- _TO DO_
Please return exactly the line that contains "none -> tan 1x2 tile [101,349,192,394]" and every line after it, through the last line of the records below, with no pictures.

(Items from a dataset)
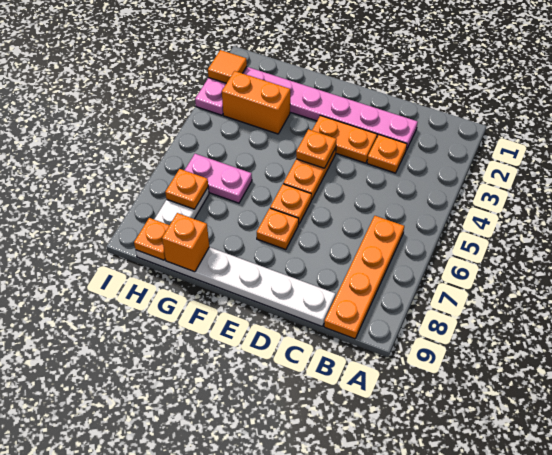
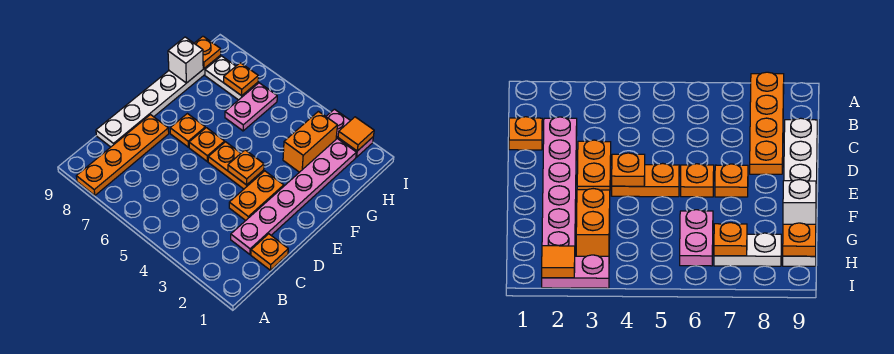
orange 1x4 plate [324,216,404,339] -> orange 1x4 plate turned to [76,115,169,195]
orange 1x1 plate [367,135,407,173] -> orange 1x1 plate moved to [251,234,288,270]
orange 1x1 brick [162,213,209,272] -> white 1x1 brick [168,37,203,83]

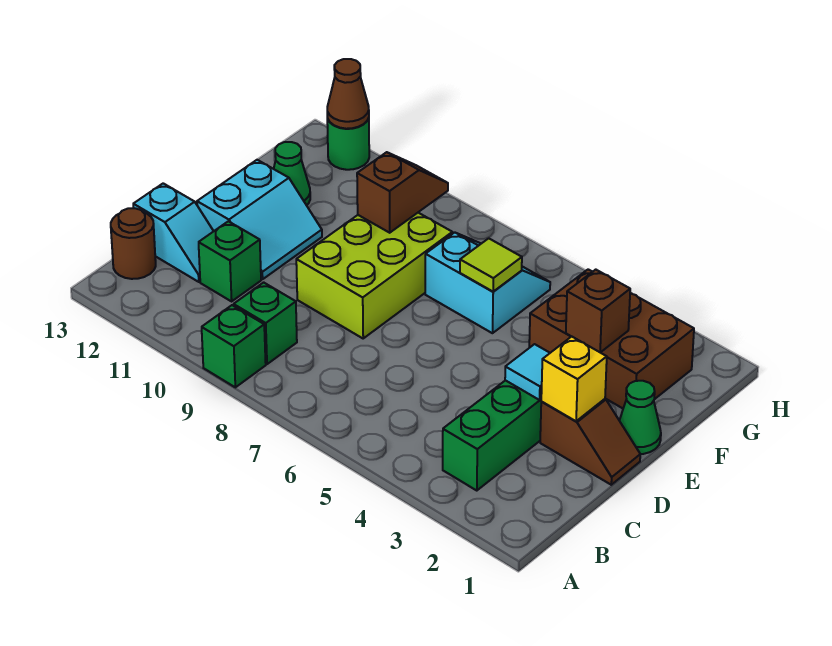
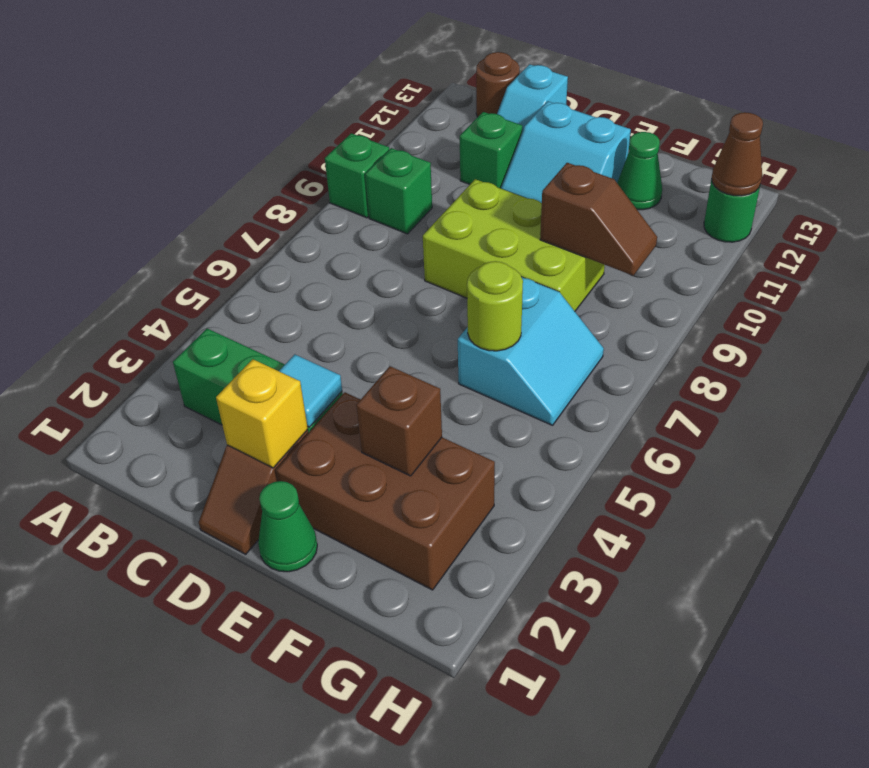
brown 2x3 brick [529,269,694,408] -> brown 2x3 brick turned to [276,392,495,590]
lime 1x1 tile [460,238,522,292] -> lime 1x1 round brick [467,261,523,351]

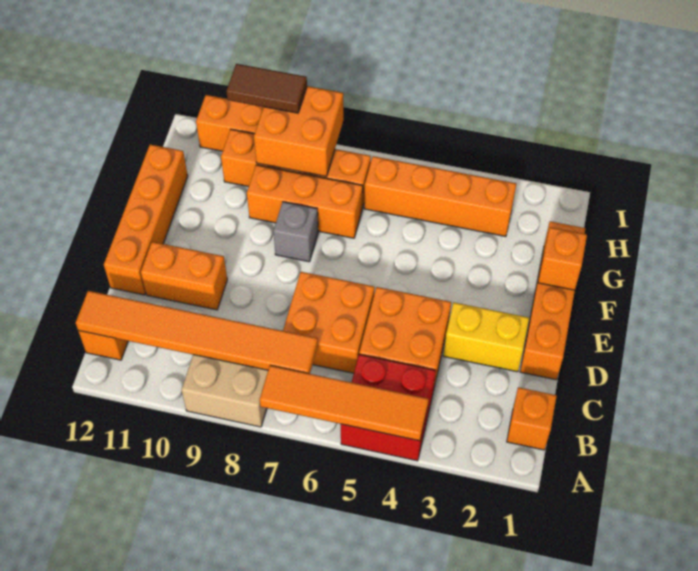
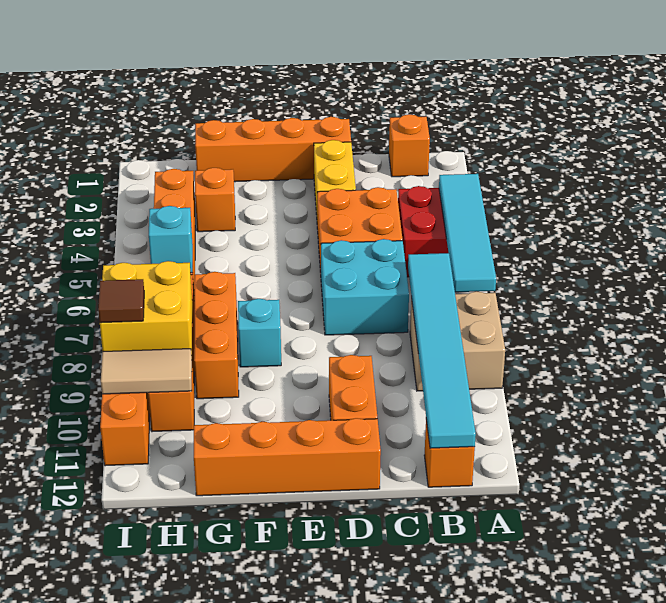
orange 1x4 tile [260,366,429,441] -> cyan 1x4 tile [439,174,496,292]
orange 1x6 tile [76,291,318,374] -> cyan 1x6 tile [408,253,476,448]
orange 2x2 brick [283,272,375,373] -> cyan 2x2 brick [321,239,409,335]
orange 1x1 brick [538,227,587,290] -> orange 1x1 brick moved to [195,168,235,232]
grey 1x1 brick [273,202,318,262] -> cyan 1x1 brick [238,299,281,367]
none -> cyan 1x1 brick [149,206,193,273]
orange 2x2 brick [254,86,343,177] -> yellow 2x2 brick [100,261,192,355]
none -> tan 1x2 tile [101,349,192,394]
brown 1x2 tile [226,64,307,113] -> brown 1x1 tile [98,279,144,323]

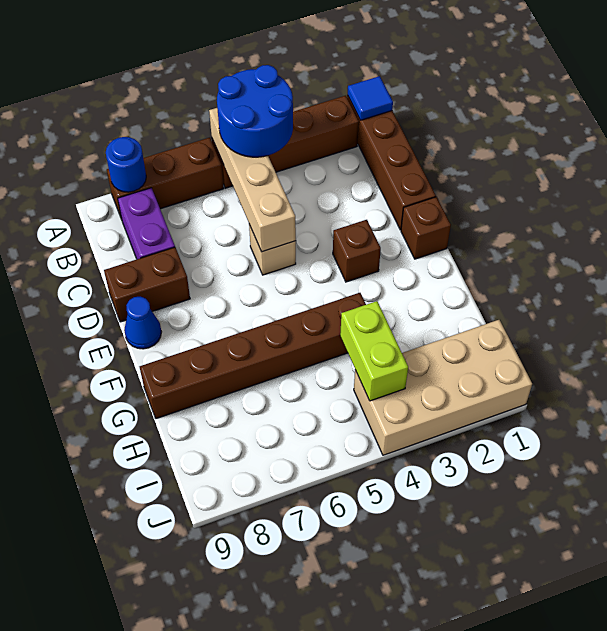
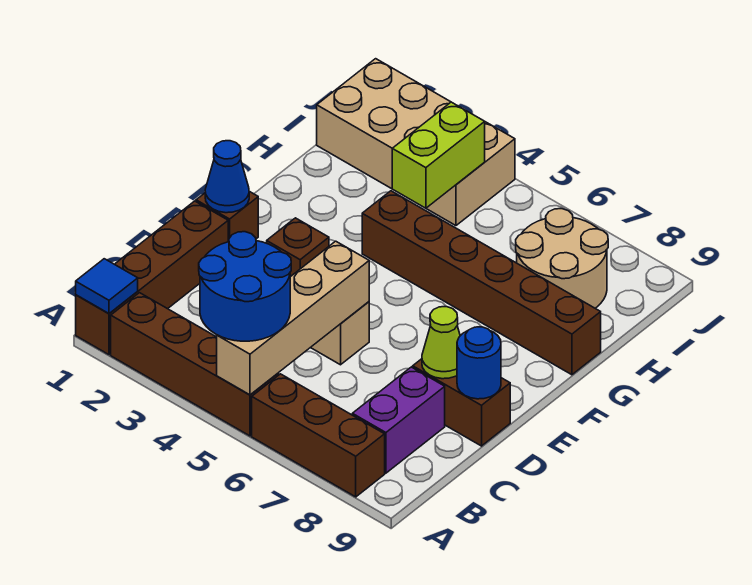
blue 1x1 round brick [106,137,146,192] -> blue 1x1 round brick moved to [457,327,501,399]
none -> lime 1x1 cone [422,307,460,379]
blue 1x1 cone [124,297,161,349] -> blue 1x1 cone moved to [205,141,249,213]
none -> tan 2x2 round brick [516,209,608,308]

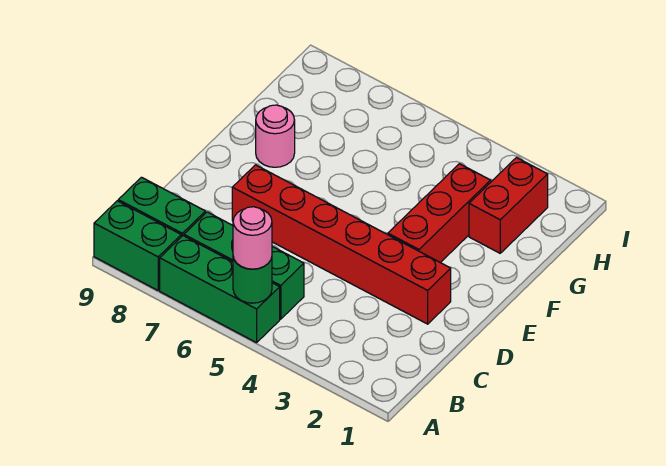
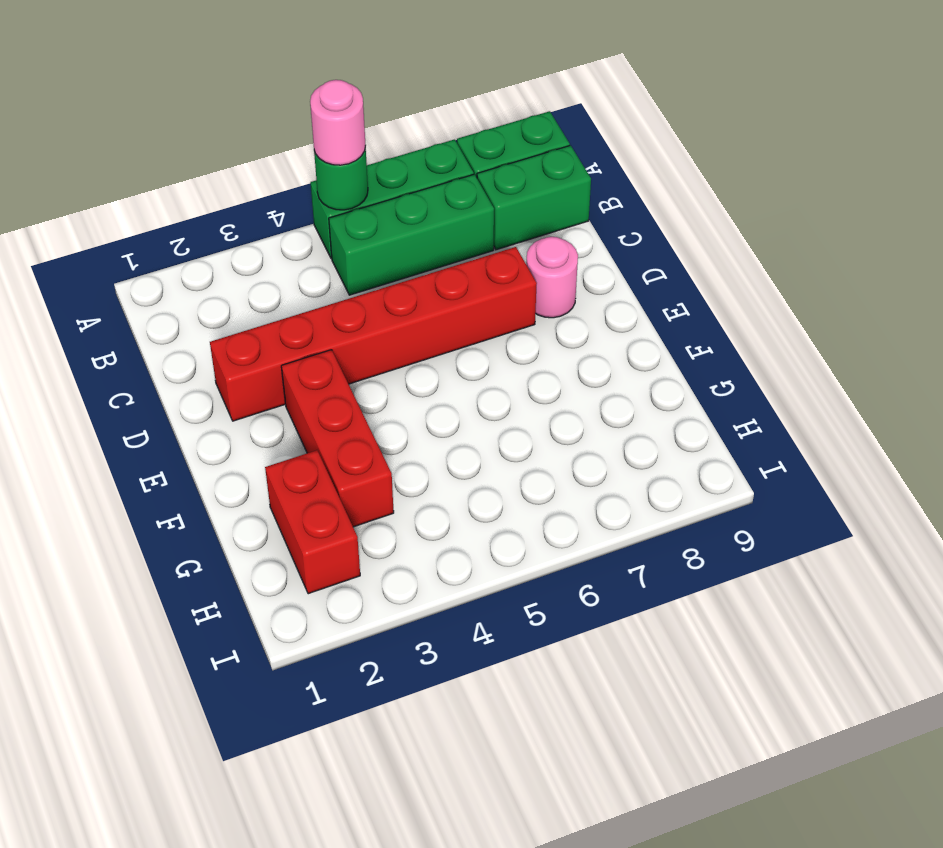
pink 1x1 round brick [256,105,295,167] -> pink 1x1 round brick moved to [526,237,578,318]

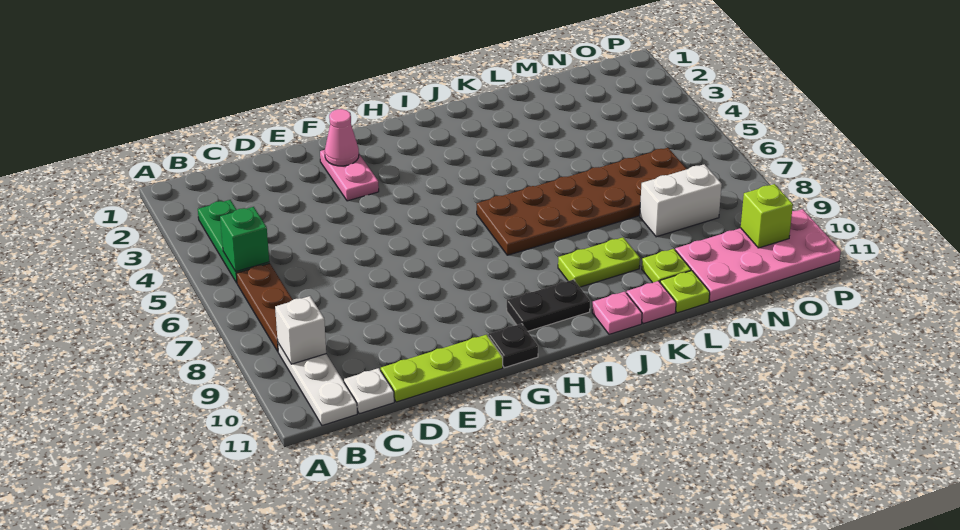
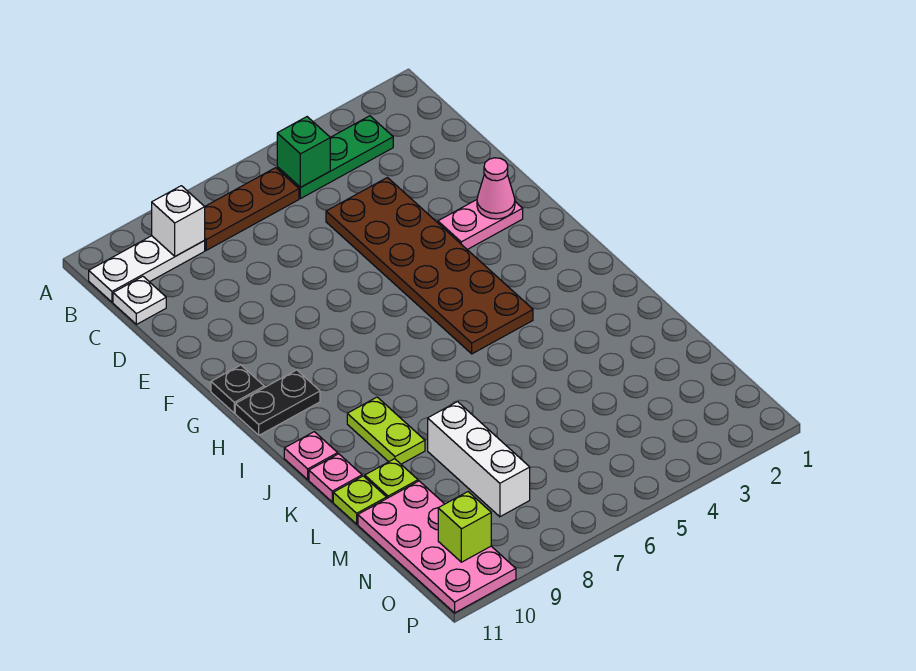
lime 1x3 plate [381,335,503,402] -> none
black 1x2 plate [507,280,590,331] -> black 1x2 plate turned to [235,370,320,435]
brown 2x6 plate [477,148,687,255] -> brown 2x6 plate moved to [326,178,533,354]
white 1x2 brick [640,164,722,237] -> white 1x3 brick [428,402,530,517]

- _EXPECTED OUTPUT_
none -> tan 1x2 tile [101,349,192,394]
brown 1x2 tile [226,64,307,113] -> brown 1x1 tile [98,279,144,323]

blue 1x1 round brick [106,137,146,192] -> blue 1x1 round brick moved to [457,327,501,399]
none -> lime 1x1 cone [422,307,460,379]
blue 1x1 cone [124,297,161,349] -> blue 1x1 cone moved to [205,141,249,213]
none -> tan 2x2 round brick [516,209,608,308]

pink 1x1 round brick [256,105,295,167] -> pink 1x1 round brick moved to [526,237,578,318]

lime 1x3 plate [381,335,503,402] -> none
black 1x2 plate [507,280,590,331] -> black 1x2 plate turned to [235,370,320,435]
brown 2x6 plate [477,148,687,255] -> brown 2x6 plate moved to [326,178,533,354]
white 1x2 brick [640,164,722,237] -> white 1x3 brick [428,402,530,517]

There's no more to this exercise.